Exercise instructions =
Each line of the data below that includes the string "diamond" must be copied.

Data in this exercise =
* * *
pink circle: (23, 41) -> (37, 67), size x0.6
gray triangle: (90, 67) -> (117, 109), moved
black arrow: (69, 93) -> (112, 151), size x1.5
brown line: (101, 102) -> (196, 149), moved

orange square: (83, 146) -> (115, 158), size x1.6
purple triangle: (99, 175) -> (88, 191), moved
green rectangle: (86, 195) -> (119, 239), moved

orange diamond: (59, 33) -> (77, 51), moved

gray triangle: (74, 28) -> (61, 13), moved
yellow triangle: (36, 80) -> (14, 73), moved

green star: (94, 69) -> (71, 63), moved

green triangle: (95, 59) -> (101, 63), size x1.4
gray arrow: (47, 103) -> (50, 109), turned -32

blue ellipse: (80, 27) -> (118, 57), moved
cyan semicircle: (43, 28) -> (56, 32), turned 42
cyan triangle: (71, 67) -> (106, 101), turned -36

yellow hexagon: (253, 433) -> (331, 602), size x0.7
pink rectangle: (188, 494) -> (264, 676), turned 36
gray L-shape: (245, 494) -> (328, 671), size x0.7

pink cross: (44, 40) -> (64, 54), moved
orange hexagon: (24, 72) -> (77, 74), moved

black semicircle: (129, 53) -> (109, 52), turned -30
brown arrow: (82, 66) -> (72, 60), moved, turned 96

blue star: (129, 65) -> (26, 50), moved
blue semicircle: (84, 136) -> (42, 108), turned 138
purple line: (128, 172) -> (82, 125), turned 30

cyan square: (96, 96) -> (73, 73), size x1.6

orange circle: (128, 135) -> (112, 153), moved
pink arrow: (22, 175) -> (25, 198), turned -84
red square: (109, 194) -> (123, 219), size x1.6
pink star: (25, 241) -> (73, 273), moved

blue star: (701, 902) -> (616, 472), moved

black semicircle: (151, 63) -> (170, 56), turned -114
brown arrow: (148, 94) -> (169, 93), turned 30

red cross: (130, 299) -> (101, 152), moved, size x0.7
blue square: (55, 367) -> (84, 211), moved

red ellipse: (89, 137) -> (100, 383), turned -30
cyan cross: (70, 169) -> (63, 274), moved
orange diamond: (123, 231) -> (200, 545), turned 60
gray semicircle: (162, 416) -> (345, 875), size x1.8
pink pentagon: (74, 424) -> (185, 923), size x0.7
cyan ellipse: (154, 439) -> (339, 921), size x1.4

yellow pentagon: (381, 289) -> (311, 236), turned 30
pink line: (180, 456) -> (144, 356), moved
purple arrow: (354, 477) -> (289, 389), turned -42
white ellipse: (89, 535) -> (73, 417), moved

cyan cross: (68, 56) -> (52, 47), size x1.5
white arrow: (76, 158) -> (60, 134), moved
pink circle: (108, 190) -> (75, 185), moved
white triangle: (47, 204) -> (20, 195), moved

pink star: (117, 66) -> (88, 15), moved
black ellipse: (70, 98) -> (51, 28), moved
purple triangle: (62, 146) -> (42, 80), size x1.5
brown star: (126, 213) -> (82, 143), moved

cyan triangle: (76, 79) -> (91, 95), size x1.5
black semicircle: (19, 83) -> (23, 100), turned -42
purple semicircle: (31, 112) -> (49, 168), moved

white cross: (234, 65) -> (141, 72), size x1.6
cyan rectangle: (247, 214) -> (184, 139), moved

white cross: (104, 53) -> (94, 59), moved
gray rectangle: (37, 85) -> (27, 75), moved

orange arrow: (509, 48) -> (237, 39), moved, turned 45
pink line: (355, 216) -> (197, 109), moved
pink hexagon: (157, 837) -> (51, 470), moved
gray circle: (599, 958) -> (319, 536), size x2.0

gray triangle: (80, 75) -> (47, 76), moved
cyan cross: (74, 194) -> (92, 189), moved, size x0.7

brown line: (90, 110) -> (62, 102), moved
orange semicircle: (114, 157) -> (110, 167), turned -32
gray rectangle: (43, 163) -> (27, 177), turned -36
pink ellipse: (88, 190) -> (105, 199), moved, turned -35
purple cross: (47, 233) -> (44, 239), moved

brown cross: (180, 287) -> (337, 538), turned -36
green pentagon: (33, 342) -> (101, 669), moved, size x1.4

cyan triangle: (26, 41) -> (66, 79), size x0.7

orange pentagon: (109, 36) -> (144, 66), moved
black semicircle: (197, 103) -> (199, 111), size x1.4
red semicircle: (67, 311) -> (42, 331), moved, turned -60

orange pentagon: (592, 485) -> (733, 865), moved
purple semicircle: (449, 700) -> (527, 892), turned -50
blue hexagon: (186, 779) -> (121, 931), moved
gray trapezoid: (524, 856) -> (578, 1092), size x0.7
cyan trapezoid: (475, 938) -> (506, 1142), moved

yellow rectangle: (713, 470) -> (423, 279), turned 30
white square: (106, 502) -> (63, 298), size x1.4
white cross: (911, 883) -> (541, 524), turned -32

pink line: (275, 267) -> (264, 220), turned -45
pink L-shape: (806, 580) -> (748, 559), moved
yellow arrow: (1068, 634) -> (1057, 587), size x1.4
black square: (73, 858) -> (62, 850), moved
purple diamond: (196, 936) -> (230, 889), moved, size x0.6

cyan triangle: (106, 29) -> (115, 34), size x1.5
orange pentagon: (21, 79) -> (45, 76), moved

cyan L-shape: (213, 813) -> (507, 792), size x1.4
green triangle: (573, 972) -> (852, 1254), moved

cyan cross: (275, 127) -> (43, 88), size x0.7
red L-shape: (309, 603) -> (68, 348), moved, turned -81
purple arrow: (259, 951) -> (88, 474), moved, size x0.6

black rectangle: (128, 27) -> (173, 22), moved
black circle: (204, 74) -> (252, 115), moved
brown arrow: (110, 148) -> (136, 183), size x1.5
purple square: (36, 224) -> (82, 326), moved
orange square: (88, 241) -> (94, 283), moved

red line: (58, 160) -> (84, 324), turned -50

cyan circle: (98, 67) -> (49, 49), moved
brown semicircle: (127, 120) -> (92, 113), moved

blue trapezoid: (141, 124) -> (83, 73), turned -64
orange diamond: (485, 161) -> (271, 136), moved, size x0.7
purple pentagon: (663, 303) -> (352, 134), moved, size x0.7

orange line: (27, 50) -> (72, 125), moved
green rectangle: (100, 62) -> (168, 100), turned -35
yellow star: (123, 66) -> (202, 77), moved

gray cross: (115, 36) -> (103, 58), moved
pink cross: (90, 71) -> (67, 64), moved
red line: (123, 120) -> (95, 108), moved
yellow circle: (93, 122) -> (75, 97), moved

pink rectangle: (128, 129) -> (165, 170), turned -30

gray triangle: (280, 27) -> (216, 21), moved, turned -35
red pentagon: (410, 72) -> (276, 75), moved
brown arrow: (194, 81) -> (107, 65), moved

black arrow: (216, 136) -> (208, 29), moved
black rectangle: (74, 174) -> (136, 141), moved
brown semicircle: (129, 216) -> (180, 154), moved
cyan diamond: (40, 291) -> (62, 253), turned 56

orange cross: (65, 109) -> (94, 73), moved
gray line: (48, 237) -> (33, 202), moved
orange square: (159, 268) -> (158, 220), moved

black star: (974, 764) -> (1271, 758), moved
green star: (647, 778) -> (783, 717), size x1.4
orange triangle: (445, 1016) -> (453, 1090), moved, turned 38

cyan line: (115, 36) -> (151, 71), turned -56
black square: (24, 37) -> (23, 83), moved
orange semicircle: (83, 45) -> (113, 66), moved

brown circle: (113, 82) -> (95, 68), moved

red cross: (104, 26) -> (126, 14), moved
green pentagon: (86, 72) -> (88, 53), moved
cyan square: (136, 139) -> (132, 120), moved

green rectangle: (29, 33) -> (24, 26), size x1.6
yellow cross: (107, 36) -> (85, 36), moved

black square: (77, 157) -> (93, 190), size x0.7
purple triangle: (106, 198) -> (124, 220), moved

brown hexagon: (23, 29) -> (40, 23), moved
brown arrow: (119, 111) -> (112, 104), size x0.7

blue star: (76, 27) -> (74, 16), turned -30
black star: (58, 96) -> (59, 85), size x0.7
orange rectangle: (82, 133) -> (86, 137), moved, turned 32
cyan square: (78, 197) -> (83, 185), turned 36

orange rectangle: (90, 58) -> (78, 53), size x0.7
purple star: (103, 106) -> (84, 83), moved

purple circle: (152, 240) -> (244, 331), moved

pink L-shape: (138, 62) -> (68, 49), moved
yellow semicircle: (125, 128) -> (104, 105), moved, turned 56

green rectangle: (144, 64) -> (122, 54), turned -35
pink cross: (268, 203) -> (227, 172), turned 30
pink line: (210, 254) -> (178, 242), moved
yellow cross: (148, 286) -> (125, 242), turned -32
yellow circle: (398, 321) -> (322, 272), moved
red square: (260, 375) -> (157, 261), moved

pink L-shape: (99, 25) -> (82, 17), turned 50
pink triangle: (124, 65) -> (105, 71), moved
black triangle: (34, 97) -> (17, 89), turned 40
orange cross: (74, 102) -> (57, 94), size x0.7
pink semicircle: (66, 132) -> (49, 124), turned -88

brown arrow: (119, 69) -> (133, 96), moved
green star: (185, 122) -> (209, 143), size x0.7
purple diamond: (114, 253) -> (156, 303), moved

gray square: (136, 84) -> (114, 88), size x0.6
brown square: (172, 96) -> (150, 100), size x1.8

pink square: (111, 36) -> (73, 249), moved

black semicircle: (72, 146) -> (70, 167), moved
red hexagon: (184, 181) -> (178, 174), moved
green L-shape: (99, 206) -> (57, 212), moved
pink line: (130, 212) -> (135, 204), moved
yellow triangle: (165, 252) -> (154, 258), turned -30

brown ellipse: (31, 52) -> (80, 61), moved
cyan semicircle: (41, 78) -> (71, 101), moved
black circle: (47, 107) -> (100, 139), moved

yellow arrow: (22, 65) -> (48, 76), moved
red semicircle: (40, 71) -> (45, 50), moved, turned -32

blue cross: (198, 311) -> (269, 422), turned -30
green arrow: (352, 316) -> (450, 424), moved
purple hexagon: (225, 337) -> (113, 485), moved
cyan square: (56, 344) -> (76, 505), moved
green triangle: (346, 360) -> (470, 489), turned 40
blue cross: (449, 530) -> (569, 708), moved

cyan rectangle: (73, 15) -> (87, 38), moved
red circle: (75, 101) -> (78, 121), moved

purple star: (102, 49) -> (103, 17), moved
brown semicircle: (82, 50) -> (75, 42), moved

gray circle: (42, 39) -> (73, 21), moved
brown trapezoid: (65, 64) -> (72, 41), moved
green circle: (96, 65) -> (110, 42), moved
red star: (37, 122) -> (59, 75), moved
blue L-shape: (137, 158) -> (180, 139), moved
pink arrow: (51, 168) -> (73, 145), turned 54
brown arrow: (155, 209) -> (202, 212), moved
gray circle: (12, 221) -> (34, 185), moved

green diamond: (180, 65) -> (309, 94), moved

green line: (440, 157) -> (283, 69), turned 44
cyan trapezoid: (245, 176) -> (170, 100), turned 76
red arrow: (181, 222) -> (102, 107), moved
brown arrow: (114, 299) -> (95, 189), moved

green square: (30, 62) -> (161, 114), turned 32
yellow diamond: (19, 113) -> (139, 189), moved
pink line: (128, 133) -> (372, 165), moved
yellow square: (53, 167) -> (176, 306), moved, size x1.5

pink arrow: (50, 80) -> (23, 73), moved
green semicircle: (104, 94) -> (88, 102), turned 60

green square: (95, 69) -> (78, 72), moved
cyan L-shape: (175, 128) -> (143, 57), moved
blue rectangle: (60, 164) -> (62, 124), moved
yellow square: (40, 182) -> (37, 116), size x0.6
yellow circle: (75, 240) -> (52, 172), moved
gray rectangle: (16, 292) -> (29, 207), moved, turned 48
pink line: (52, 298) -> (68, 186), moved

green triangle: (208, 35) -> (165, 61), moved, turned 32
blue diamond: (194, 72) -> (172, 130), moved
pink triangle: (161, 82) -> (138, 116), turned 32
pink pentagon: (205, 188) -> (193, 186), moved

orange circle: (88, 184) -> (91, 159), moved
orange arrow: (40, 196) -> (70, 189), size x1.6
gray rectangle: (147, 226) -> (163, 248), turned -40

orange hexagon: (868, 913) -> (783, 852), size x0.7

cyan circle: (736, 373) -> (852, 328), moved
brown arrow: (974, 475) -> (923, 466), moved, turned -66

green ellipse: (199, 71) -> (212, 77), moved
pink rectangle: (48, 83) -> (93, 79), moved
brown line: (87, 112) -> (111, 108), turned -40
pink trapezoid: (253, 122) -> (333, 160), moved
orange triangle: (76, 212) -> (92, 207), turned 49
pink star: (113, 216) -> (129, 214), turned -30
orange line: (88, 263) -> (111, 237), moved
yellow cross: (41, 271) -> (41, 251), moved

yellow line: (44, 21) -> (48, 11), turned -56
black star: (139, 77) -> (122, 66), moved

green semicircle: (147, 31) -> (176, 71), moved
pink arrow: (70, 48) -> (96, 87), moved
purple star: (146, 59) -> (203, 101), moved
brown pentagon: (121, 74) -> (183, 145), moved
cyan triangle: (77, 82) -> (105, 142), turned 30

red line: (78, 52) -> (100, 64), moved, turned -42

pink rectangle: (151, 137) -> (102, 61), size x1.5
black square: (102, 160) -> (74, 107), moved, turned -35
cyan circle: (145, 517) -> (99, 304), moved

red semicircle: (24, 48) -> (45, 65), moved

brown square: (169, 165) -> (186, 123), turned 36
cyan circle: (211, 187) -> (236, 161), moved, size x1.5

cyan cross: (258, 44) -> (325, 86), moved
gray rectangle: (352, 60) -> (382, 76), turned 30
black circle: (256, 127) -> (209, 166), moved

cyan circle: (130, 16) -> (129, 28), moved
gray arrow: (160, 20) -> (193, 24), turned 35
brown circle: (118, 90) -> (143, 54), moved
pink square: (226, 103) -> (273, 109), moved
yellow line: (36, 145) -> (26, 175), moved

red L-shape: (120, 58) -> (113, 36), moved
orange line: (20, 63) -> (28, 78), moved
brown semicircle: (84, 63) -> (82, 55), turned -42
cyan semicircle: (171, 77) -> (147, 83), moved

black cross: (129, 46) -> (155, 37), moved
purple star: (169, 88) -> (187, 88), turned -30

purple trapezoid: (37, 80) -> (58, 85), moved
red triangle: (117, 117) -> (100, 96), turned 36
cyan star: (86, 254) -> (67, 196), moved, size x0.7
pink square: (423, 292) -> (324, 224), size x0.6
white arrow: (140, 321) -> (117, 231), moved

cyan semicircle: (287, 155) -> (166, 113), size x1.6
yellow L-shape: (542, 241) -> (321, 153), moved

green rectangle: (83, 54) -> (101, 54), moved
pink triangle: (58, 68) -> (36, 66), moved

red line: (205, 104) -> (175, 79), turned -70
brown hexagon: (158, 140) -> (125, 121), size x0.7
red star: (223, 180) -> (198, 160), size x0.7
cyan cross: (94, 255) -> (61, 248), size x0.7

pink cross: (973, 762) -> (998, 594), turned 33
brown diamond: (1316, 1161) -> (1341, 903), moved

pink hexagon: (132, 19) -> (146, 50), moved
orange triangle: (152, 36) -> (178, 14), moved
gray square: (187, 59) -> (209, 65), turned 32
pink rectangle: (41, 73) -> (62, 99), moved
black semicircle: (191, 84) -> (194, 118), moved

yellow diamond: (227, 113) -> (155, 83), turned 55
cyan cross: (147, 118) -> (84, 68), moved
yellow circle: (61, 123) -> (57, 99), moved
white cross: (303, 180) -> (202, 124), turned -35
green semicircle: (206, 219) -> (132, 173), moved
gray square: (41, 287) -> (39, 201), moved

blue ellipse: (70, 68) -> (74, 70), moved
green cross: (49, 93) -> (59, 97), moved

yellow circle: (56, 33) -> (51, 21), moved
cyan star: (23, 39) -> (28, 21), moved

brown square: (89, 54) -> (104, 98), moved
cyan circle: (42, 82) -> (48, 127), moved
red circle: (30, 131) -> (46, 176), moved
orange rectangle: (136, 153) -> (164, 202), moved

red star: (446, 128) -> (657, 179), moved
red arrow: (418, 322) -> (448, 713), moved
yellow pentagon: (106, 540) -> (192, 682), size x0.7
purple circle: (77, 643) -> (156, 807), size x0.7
* * *
Answer to this problem =
orange diamond: (59, 33) -> (77, 51), moved
orange diamond: (123, 231) -> (200, 545), turned 60
purple diamond: (196, 936) -> (230, 889), moved, size x0.6
orange diamond: (485, 161) -> (271, 136), moved, size x0.7
cyan diamond: (40, 291) -> (62, 253), turned 56
purple diamond: (114, 253) -> (156, 303), moved
green diamond: (180, 65) -> (309, 94), moved
yellow diamond: (19, 113) -> (139, 189), moved
blue diamond: (194, 72) -> (172, 130), moved
brown diamond: (1316, 1161) -> (1341, 903), moved
yellow diamond: (227, 113) -> (155, 83), turned 55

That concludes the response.